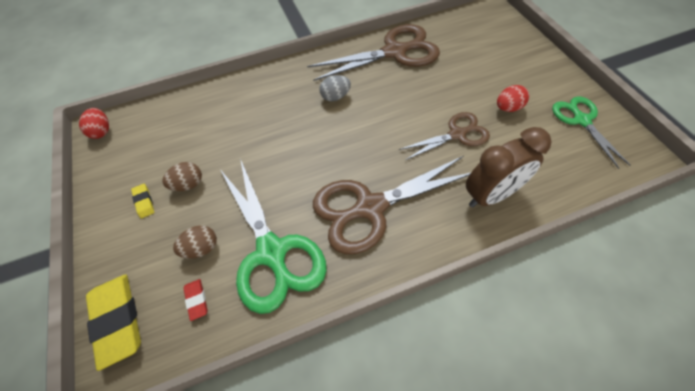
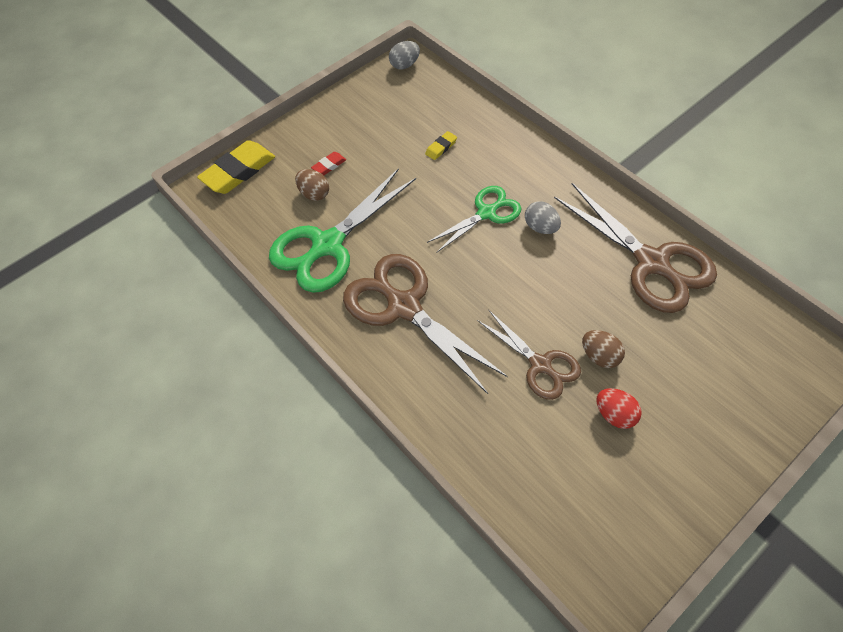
camera: 70 degrees right, 0 degrees up
(102, 131) = (405, 65): red egg -> grey egg
(144, 202) = (343, 133): yellow eraser -> yellow eraser (441, 147)
(188, 184) = (373, 154): brown egg -> brown egg (600, 356)
(196, 300) = (269, 212): red eraser -> red eraser (329, 165)
(491, 195) = (465, 417): brown clock -> none
(581, 120) = (636, 510): green scissors -> green scissors (486, 213)

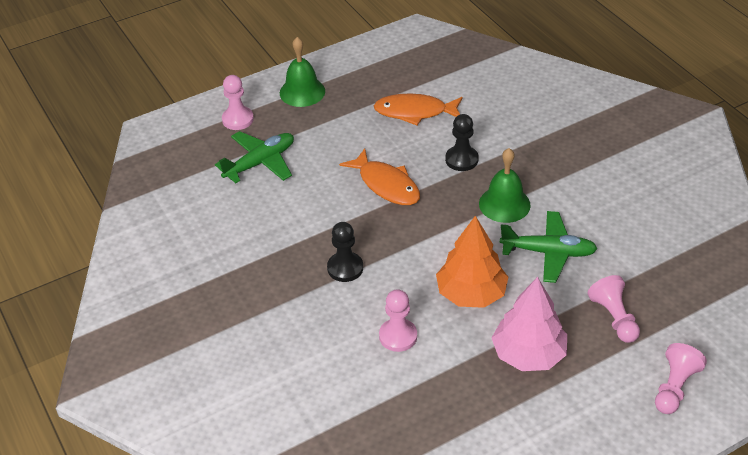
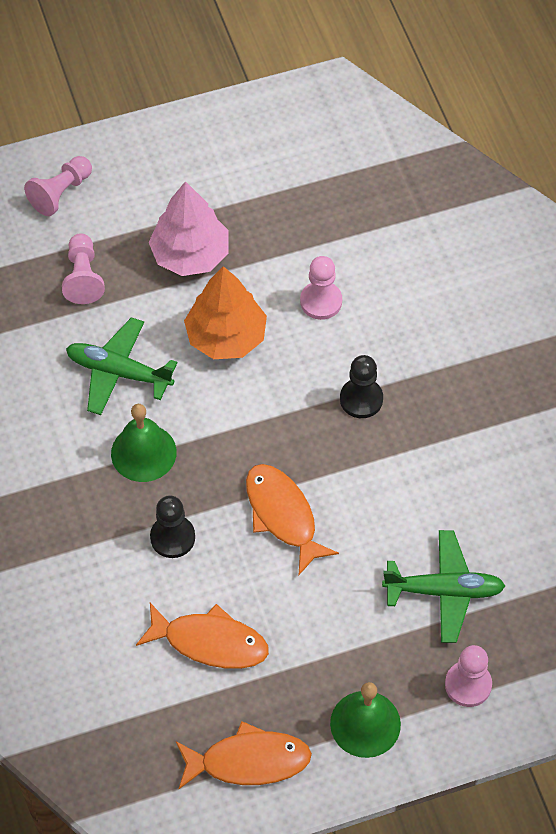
camera: 170 degrees left, 15 degrees up
(260, 163) = (444, 591): green plane -> green plane turned 150 degrees counterclockwise
(371, 65) = (248, 761): none -> orange fish

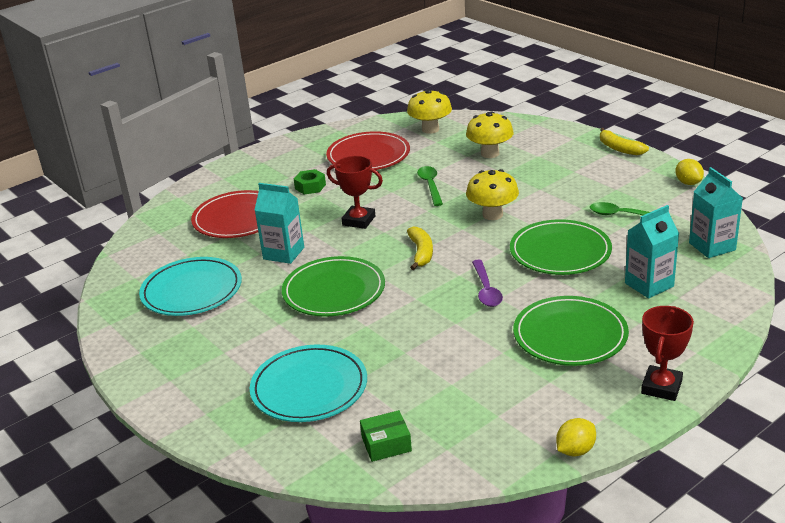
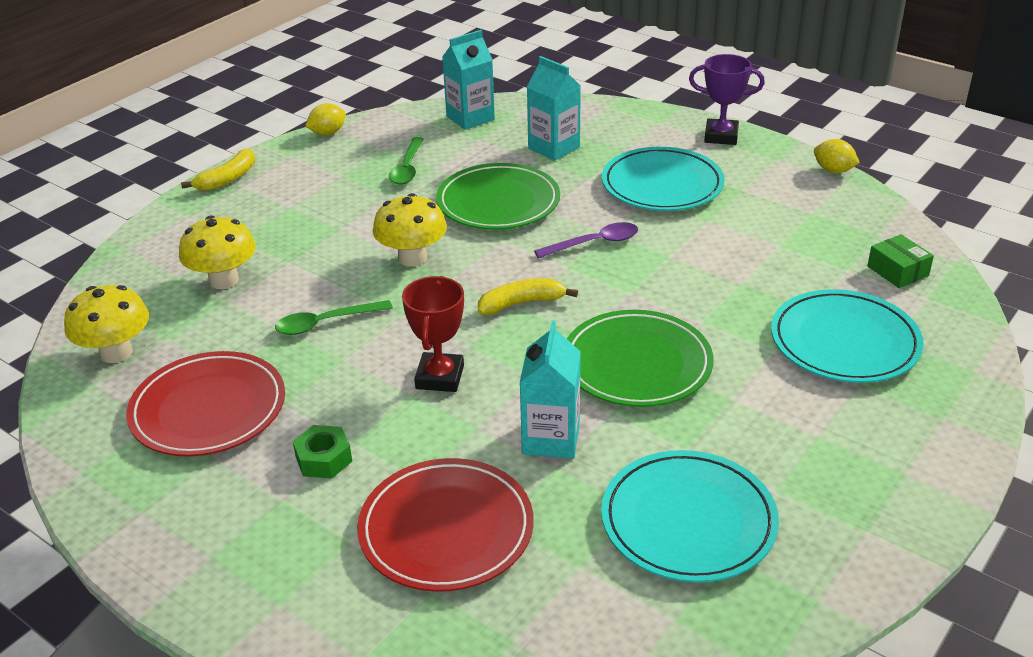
camera: 105 degrees left, 5 degrees up
(570, 335) = (662, 185): green plate -> turquoise plate
(661, 387) = (721, 136): red trophy -> purple trophy

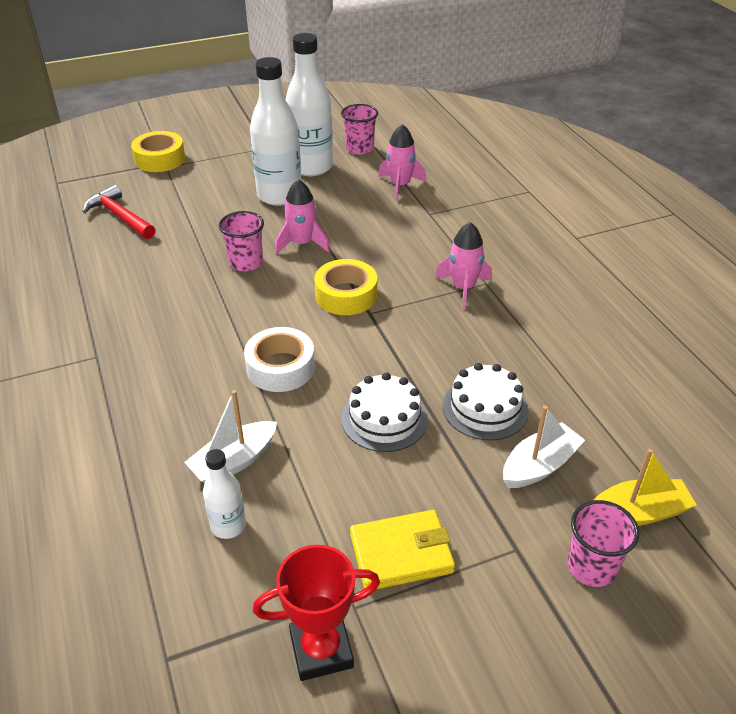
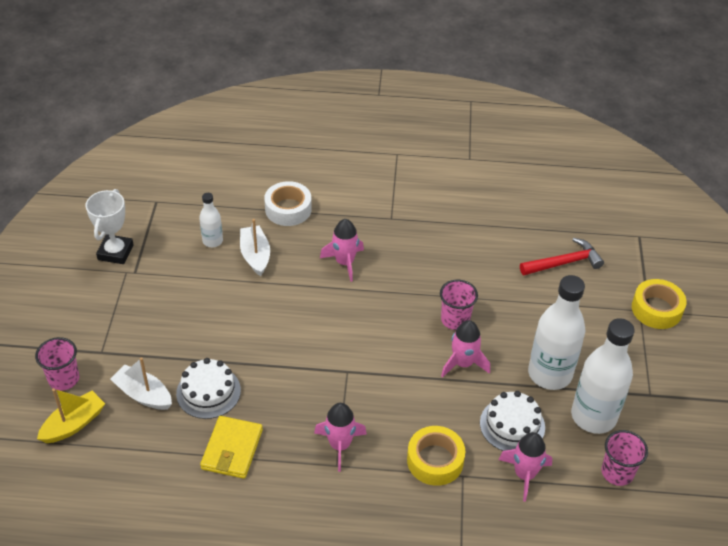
camera: 115 degrees right, 5 degrees up
(202, 370) = (344, 262): none -> pink rocket
(280, 367) = (321, 301): white tape -> white tape (288, 209)
(321, 650) = (115, 252): red trophy -> white trophy
(346, 295) = (377, 365): yellow tape -> yellow tape (435, 460)
(384, 419) = (238, 335): white cake -> white cake (512, 425)
(401, 553) = (140, 302): yellow wallet -> yellow wallet (232, 449)
(539, 466) = (143, 394): white boat -> white boat turned 135 degrees clockwise
(638, 512) = (74, 424): yellow boat -> yellow boat turned 150 degrees counterclockwise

* PROBLEM TO WORK ON
Using the records above, report the number of lines that include the string "brown", with nothing added.

* ANSWER SPACE
2